[Opening RECORDS SUPPLIED section]
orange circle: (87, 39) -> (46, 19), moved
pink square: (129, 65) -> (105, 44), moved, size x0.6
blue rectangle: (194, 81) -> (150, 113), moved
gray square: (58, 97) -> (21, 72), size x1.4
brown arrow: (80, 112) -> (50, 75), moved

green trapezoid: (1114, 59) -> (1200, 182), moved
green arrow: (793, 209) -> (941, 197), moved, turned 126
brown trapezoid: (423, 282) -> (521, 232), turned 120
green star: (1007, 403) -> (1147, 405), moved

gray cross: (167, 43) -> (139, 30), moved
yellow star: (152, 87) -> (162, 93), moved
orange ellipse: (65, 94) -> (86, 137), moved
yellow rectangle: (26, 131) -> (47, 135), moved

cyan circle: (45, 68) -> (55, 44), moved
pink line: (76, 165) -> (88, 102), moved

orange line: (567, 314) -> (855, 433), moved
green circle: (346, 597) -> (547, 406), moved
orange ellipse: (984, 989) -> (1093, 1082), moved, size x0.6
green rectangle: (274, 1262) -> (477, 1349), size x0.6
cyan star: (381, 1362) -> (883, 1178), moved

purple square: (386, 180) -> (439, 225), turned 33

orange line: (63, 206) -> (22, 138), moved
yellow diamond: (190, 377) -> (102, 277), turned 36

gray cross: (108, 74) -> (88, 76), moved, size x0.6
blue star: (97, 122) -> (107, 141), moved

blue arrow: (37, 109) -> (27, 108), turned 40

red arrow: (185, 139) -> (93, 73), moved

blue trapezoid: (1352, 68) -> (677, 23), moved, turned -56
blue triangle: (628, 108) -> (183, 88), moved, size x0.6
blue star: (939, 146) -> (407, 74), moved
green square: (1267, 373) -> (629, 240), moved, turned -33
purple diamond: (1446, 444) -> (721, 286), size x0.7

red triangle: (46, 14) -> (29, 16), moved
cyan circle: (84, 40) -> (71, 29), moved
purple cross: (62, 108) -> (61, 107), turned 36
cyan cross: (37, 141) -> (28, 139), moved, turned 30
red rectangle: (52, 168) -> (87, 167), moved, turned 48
[Closing RECORDS SUPPLIED section]
Retype exactly the lines from the first line of the records above through the line containing "orange line: (567, 314) -> (855, 433), moved", both included, and nothing else.

**RESPONSE FOR THIS EXERCISE:**
orange circle: (87, 39) -> (46, 19), moved
pink square: (129, 65) -> (105, 44), moved, size x0.6
blue rectangle: (194, 81) -> (150, 113), moved
gray square: (58, 97) -> (21, 72), size x1.4
brown arrow: (80, 112) -> (50, 75), moved

green trapezoid: (1114, 59) -> (1200, 182), moved
green arrow: (793, 209) -> (941, 197), moved, turned 126
brown trapezoid: (423, 282) -> (521, 232), turned 120
green star: (1007, 403) -> (1147, 405), moved

gray cross: (167, 43) -> (139, 30), moved
yellow star: (152, 87) -> (162, 93), moved
orange ellipse: (65, 94) -> (86, 137), moved
yellow rectangle: (26, 131) -> (47, 135), moved

cyan circle: (45, 68) -> (55, 44), moved
pink line: (76, 165) -> (88, 102), moved

orange line: (567, 314) -> (855, 433), moved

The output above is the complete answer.